| TASK OBJECTIVE |
Start to finish, print the data below exactly, without the images.

(Records from a dataset)
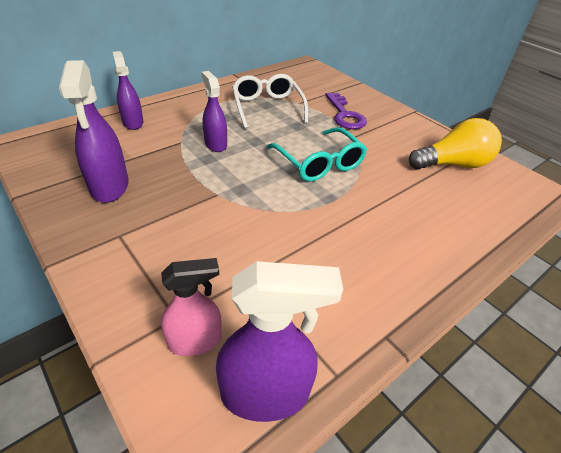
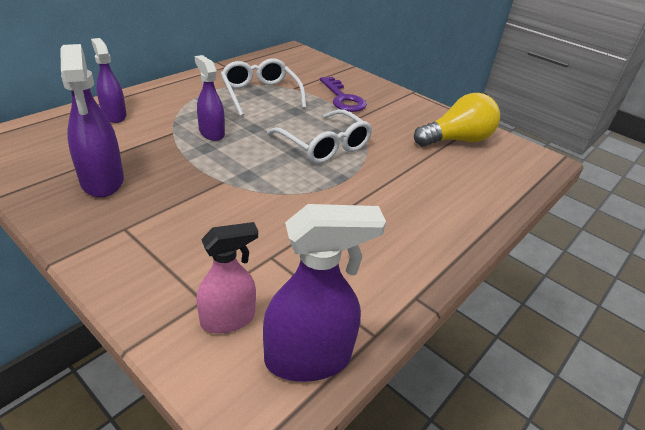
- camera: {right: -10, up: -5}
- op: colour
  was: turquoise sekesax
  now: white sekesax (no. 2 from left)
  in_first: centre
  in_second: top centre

| ANSWER BOX |
- camera: {right: -10, up: -5}
- op: colour
  was: turquoise sekesax
  now: white sekesax (no. 2 from left)
  in_first: centre
  in_second: top centre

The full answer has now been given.